▶ [TASK OBJECTIVE]
Read the records beneath this task and copy every line that contains the string "book".

▶ [DATA SECTION]
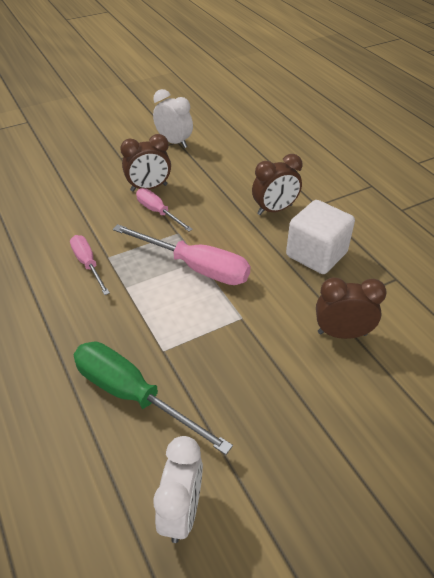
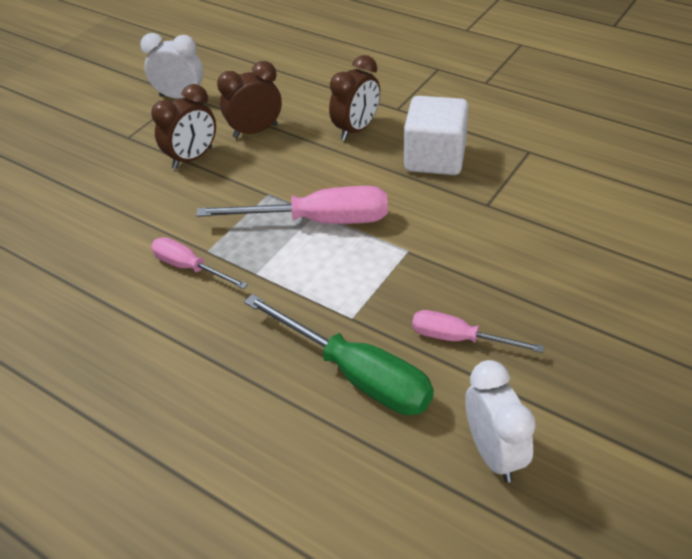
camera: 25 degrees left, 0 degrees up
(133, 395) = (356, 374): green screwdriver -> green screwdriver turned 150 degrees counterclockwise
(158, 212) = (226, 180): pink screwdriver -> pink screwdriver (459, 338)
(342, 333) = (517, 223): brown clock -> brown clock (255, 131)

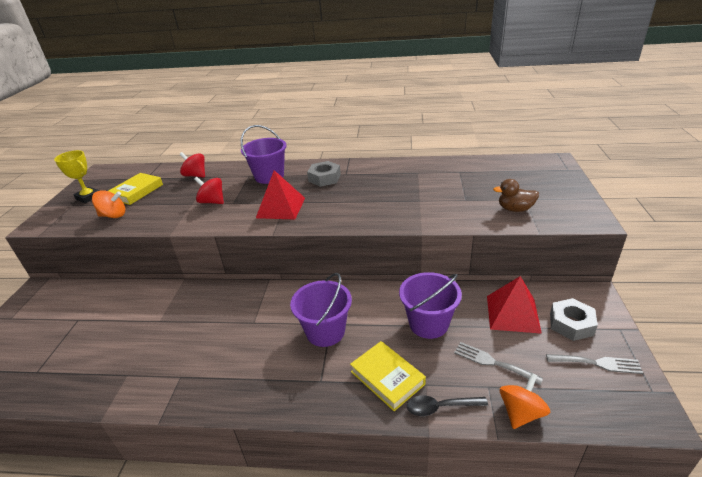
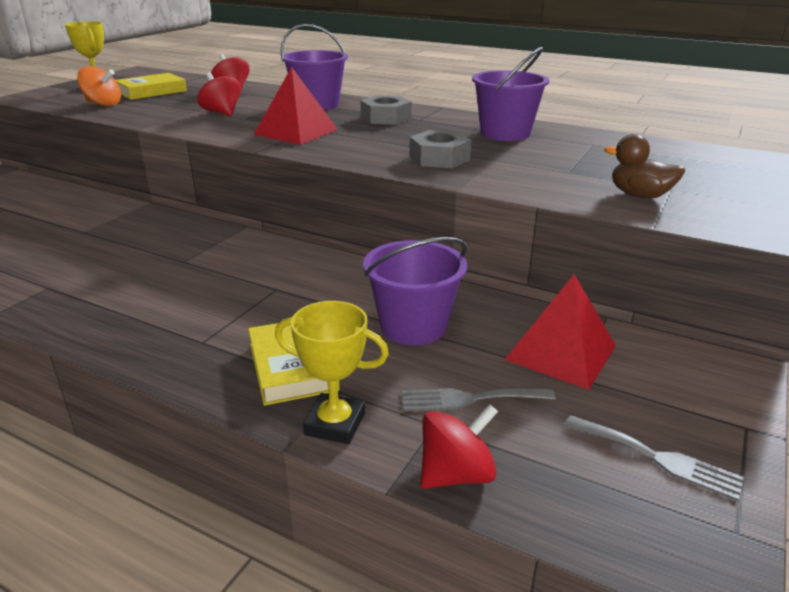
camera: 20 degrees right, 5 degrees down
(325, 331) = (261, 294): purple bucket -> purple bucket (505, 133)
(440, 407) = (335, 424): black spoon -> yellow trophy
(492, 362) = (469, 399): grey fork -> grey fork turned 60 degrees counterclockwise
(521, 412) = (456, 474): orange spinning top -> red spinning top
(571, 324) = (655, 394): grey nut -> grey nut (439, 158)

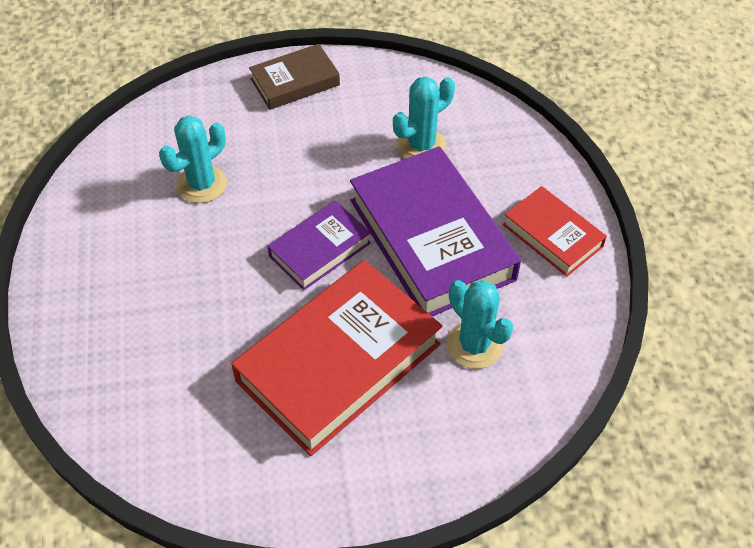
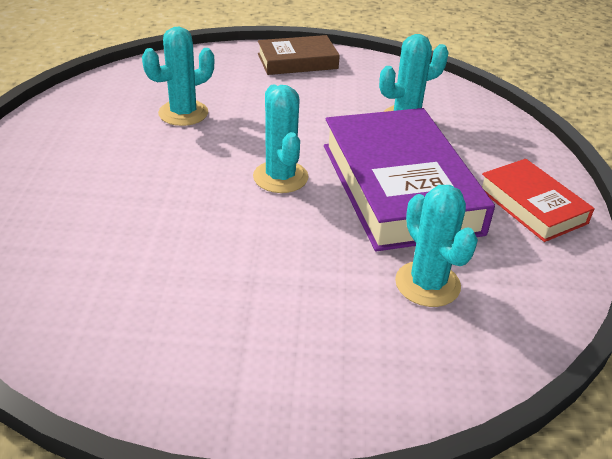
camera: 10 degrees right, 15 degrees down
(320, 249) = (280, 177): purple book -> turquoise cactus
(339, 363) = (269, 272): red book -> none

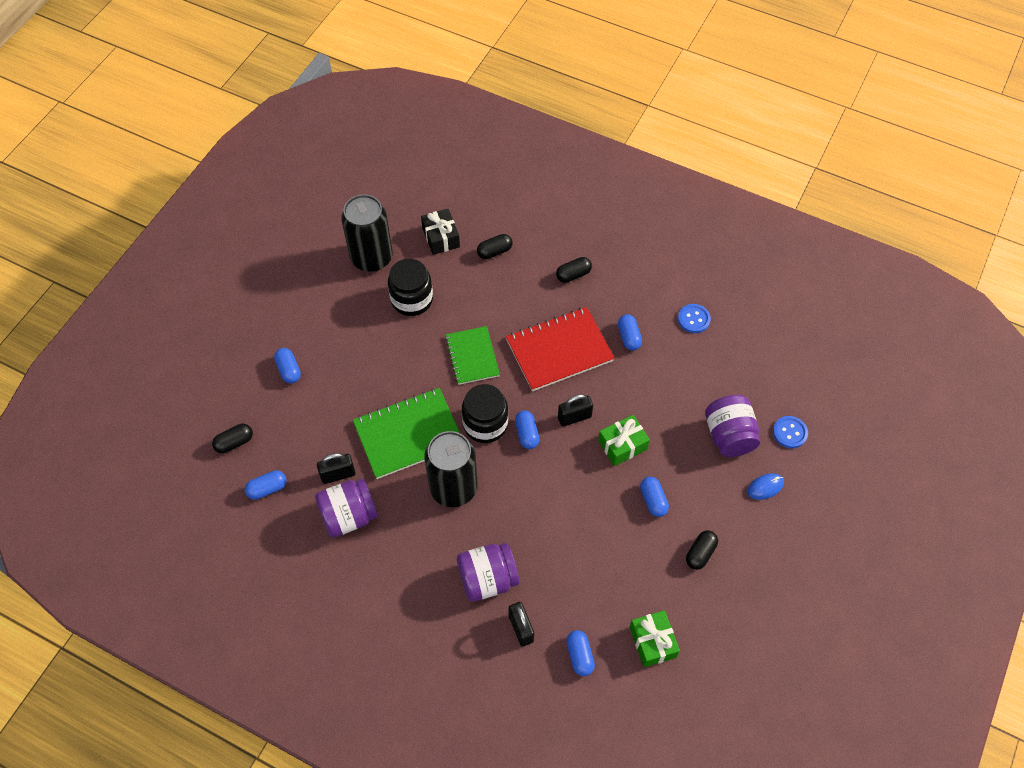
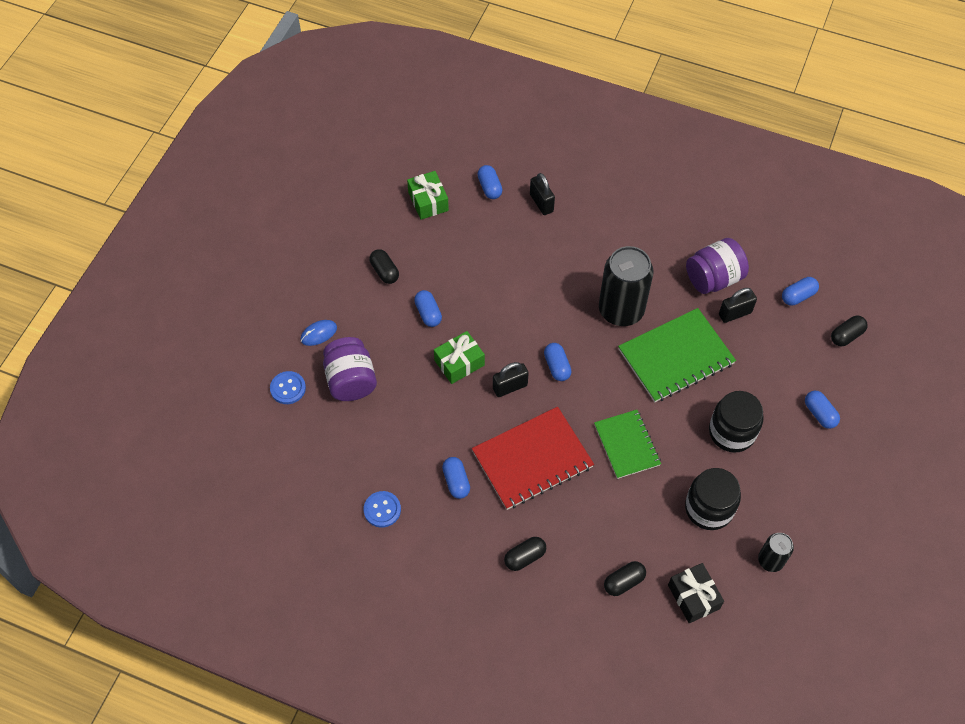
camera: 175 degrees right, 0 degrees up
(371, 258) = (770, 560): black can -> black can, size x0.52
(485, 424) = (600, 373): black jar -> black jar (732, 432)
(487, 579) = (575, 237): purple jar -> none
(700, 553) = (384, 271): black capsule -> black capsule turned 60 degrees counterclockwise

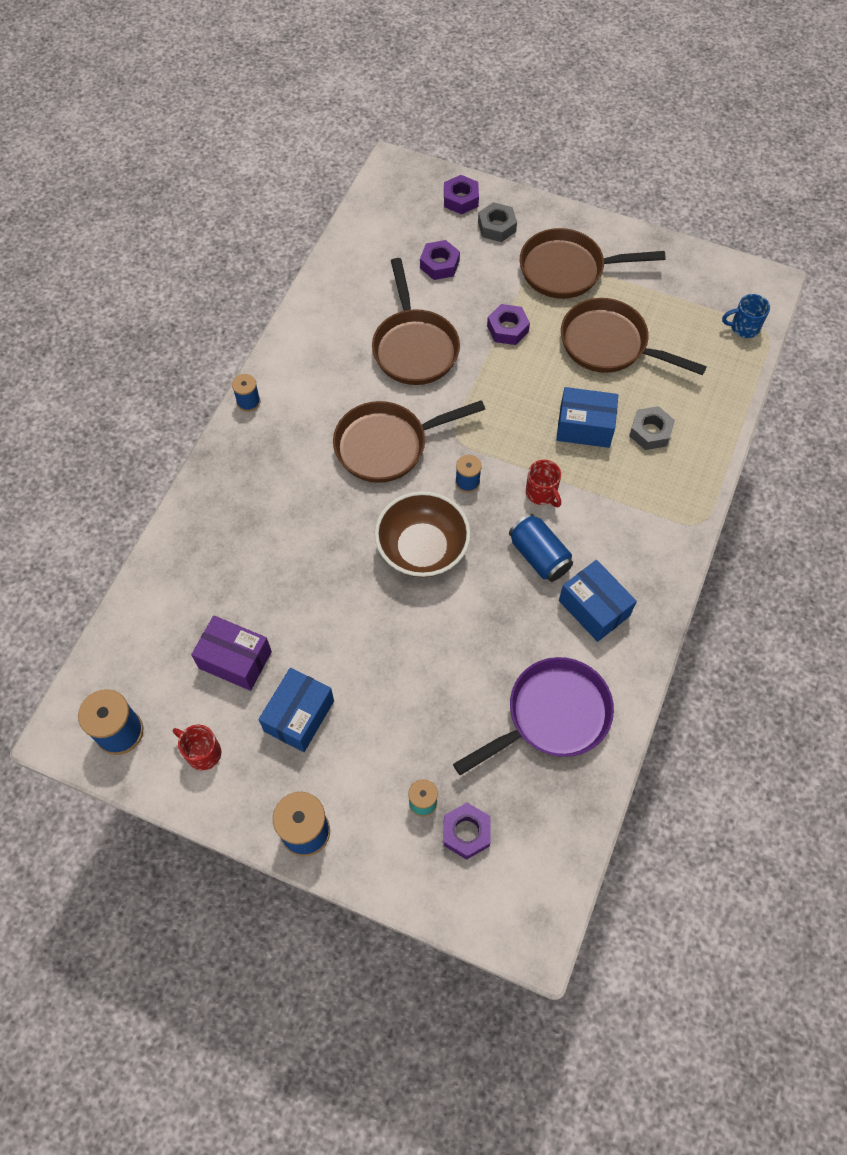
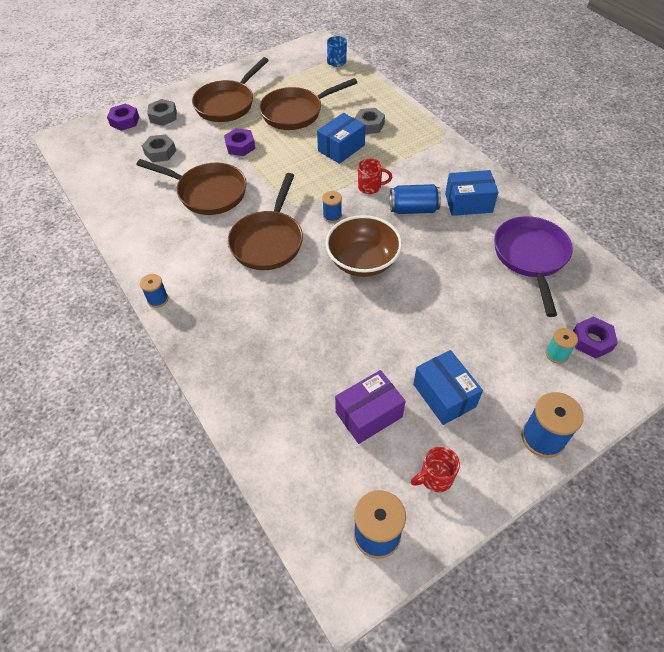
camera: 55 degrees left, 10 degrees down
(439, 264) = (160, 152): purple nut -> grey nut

▶ [ANSWER BOX]
(320, 249) = (280, 177): purple book -> turquoise cactus
(339, 363) = (269, 272): red book -> none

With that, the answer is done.